** Try it **
Among the entries below, count the lines holding the string "orange". Respond with the number alone.

··· Material for the task ···

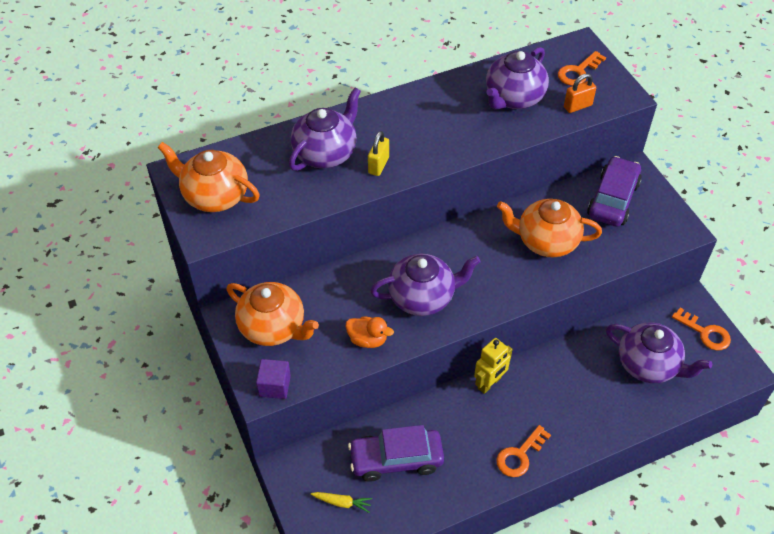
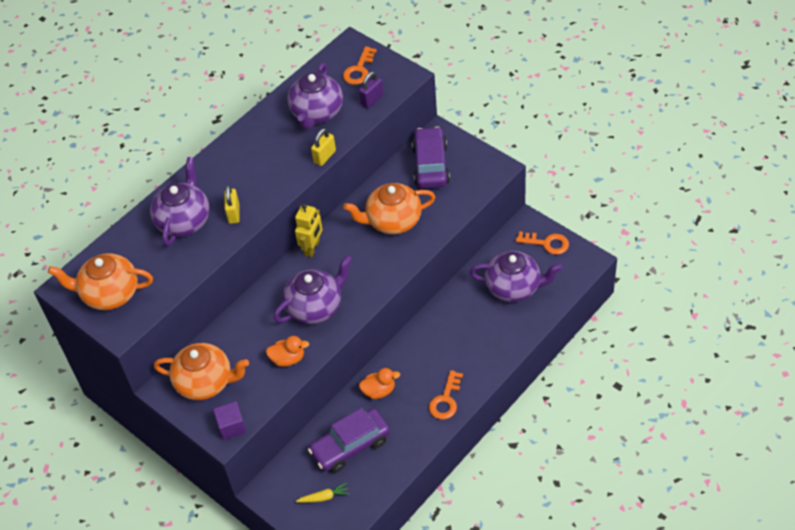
camera: 20 degrees left, 0 degrees up
(454, 413) = (379, 391): none -> orange duck
(489, 383) = (396, 355): yellow robot -> yellow robot (312, 248)
(500, 144) = (324, 157): none -> yellow padlock
(577, 106) = (372, 100): orange padlock -> purple padlock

···

** Exercise result **
2